══ GIVEN RECORDS ══

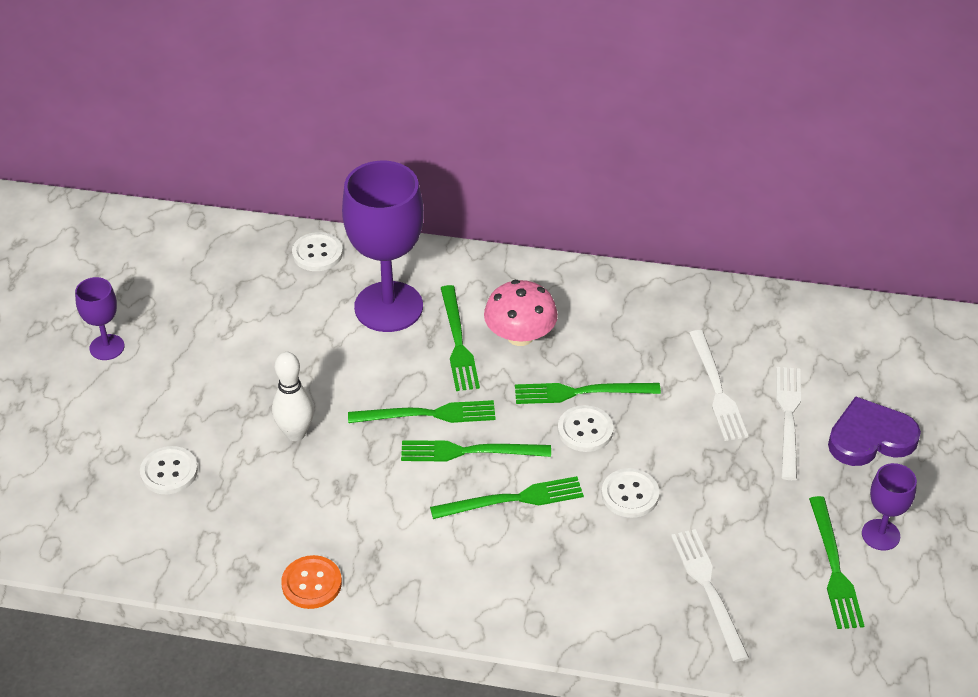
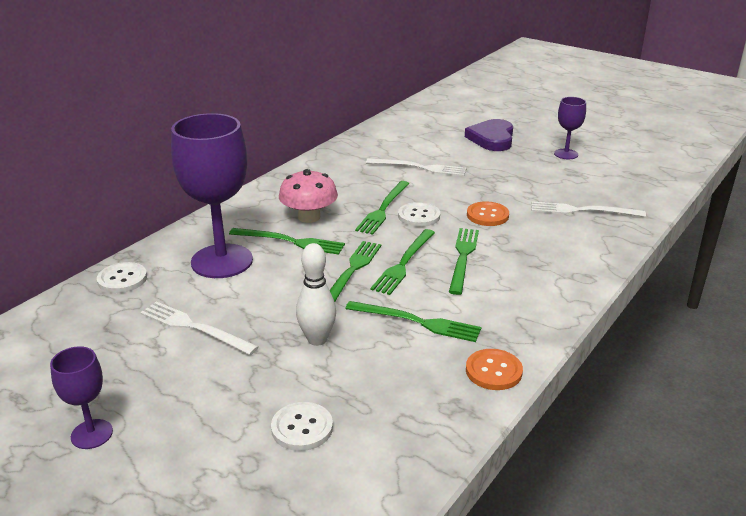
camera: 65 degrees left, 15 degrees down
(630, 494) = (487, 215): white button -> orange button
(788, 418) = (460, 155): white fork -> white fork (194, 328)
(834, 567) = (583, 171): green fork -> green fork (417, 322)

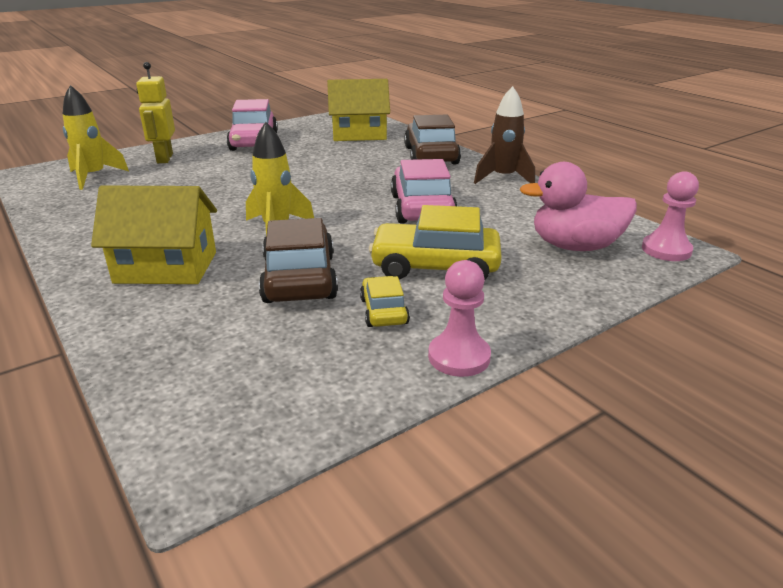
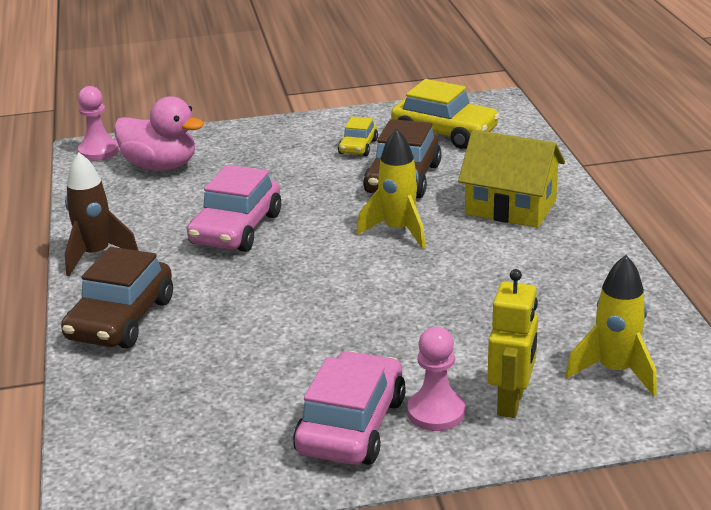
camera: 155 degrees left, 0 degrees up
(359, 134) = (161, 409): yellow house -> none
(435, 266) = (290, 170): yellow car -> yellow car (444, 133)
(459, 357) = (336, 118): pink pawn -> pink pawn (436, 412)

═══

Please go through the data and copy each line containing the word "white".

(630, 494) = (487, 215): white button -> orange button
(788, 418) = (460, 155): white fork -> white fork (194, 328)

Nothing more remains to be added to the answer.